*** MATERIAL FOR THE TASK ***
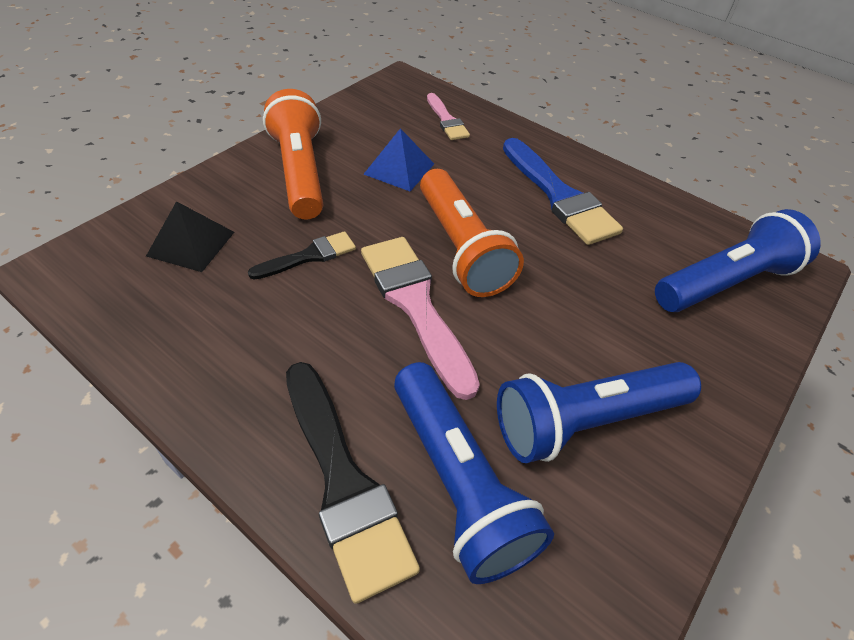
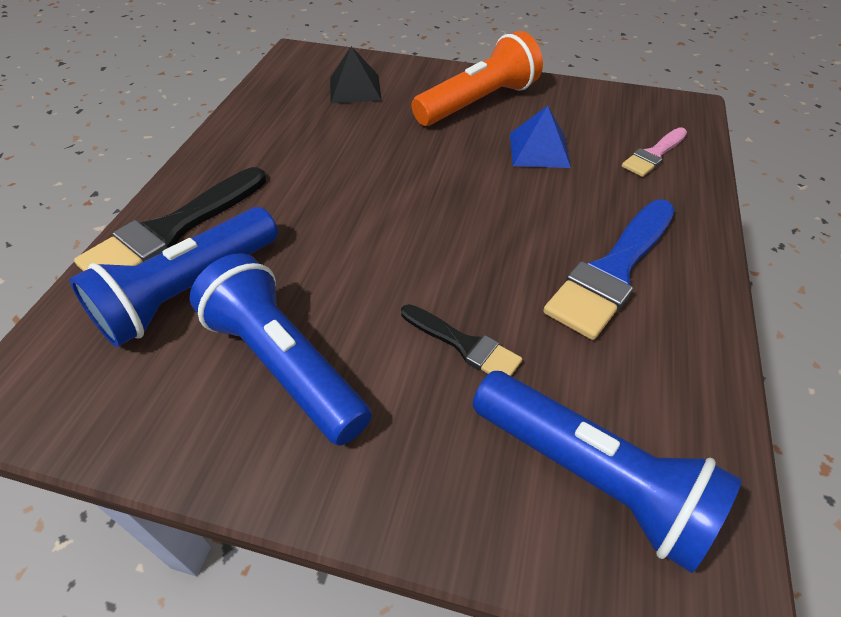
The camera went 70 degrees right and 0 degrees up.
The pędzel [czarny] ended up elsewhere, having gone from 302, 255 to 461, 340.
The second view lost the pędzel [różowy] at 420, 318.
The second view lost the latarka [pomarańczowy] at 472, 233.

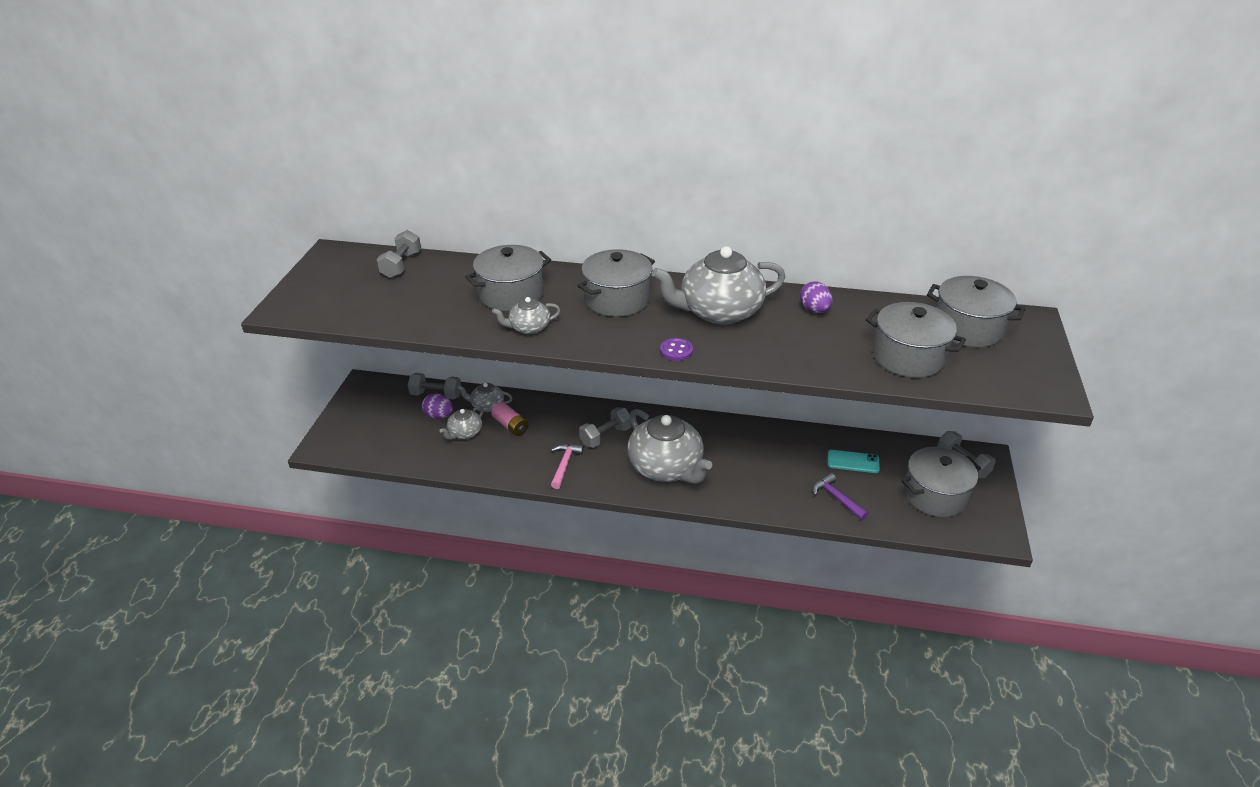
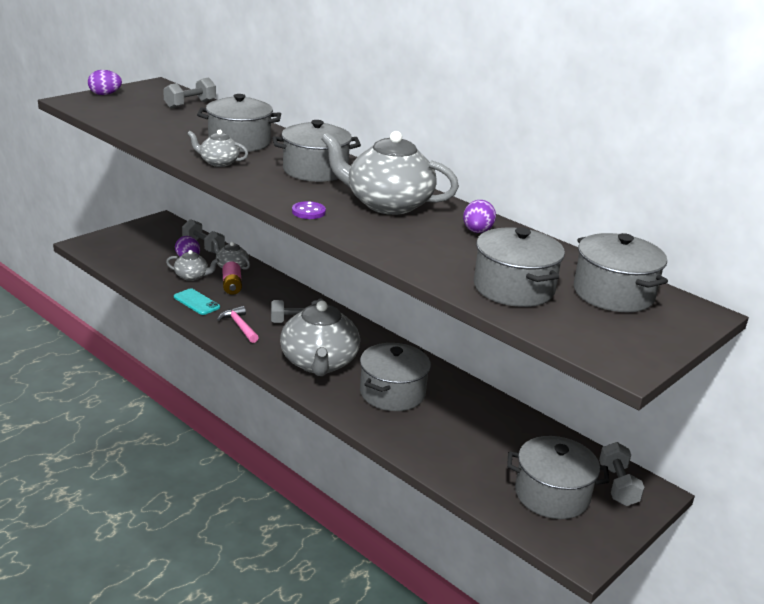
The camera went 30 degrees right and 10 degrees down.
The imbryk [szary] at 462, 423 ended up facing another way, 150 degrees counterclockwise from before.
The młotek [różowy] at 567, 466 ended up facing another way, 75 degrees counterclockwise from before.
The second view lost the młotek [fioletowy] at 840, 496.
The telefon [turkusowy] ended up elsewhere, having gone from 854, 461 to 197, 301.
The second view gained the jajko [fioletowy] at 105, 82.
The second view gained the garnek [szary] at 395, 377.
***
## REQUIRED WORK
Only the lines from the start of the material through the line containing "The second view lost the pędzel" should be transcribed. Pictures stay out.

## YOUR SOLUTION
The camera went 70 degrees right and 0 degrees up.
The pędzel [czarny] ended up elsewhere, having gone from 302, 255 to 461, 340.
The second view lost the pędzel [różowy] at 420, 318.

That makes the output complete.